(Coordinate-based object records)
________________________________________

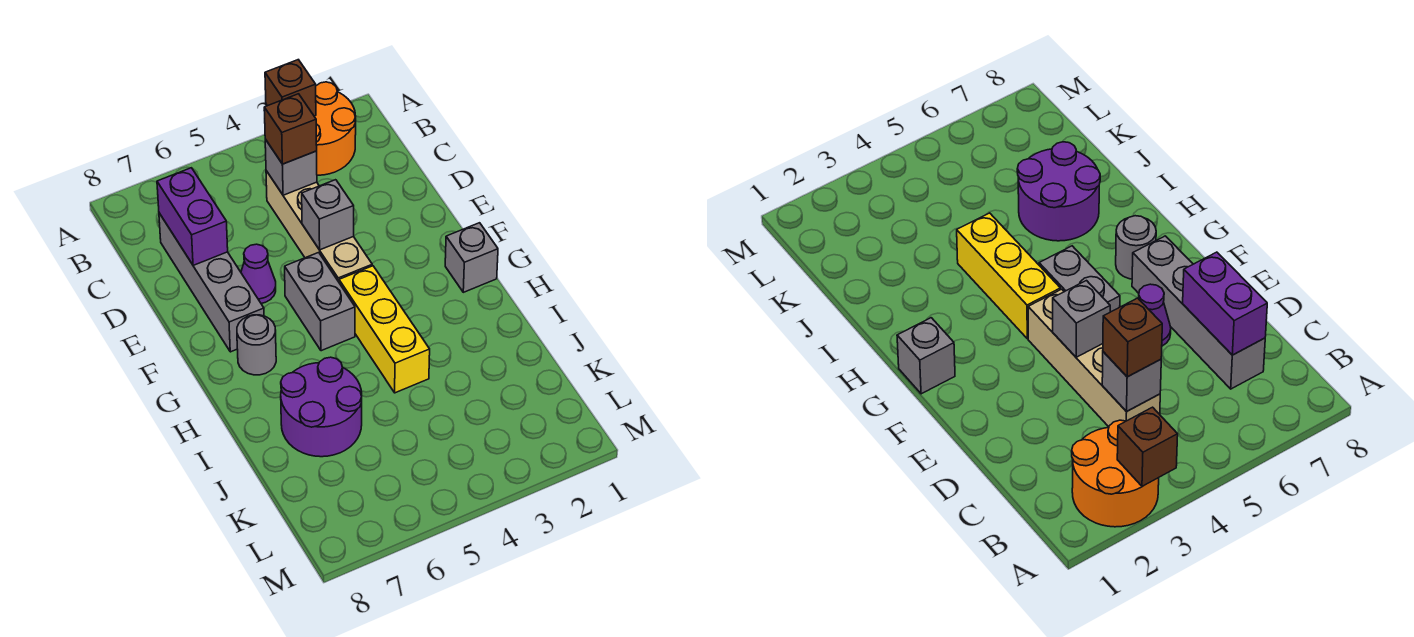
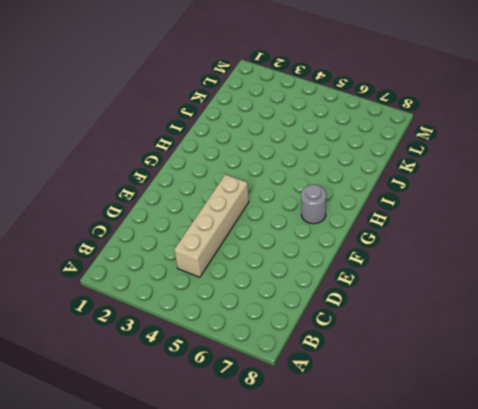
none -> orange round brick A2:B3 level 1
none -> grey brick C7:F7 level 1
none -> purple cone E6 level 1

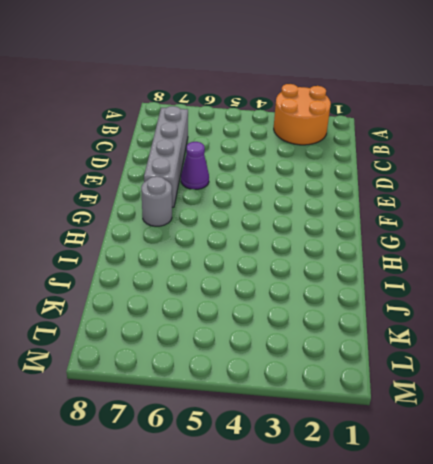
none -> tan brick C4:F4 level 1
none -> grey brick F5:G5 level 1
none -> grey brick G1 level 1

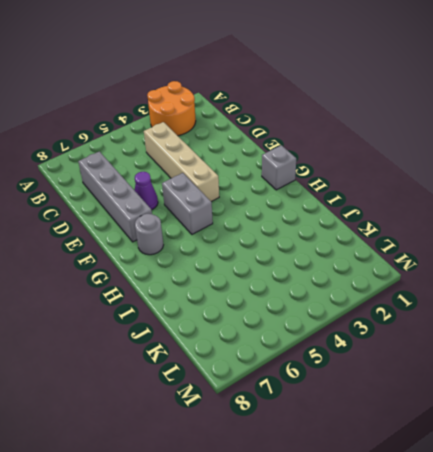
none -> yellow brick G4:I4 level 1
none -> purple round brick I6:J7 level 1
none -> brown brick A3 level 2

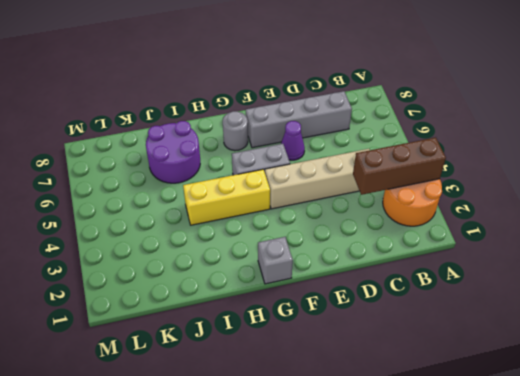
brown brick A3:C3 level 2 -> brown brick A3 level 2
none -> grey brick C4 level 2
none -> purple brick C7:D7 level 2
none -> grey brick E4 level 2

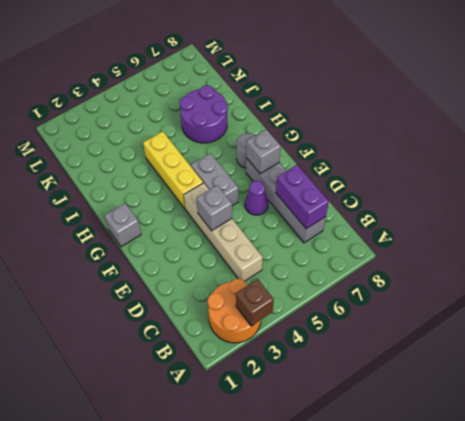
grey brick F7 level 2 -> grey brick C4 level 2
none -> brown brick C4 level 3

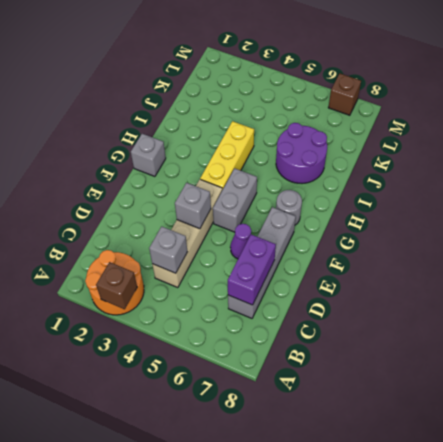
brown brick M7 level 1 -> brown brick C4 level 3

________________________________________

If an entry contains a picture, leave it out and repeat the rest exactly.

none -> orange round brick A2:B3 level 1
none -> grey brick C7:F7 level 1
none -> purple cone E6 level 1

none -> tan brick C4:F4 level 1
none -> grey brick F5:G5 level 1
none -> grey brick G1 level 1

none -> yellow brick G4:I4 level 1
none -> purple round brick I6:J7 level 1
none -> brown brick A3 level 2

brown brick A3:C3 level 2 -> brown brick A3 level 2
none -> grey brick C4 level 2
none -> purple brick C7:D7 level 2
none -> grey brick E4 level 2

grey brick F7 level 2 -> grey brick C4 level 2
none -> brown brick C4 level 3

brown brick M7 level 1 -> brown brick C4 level 3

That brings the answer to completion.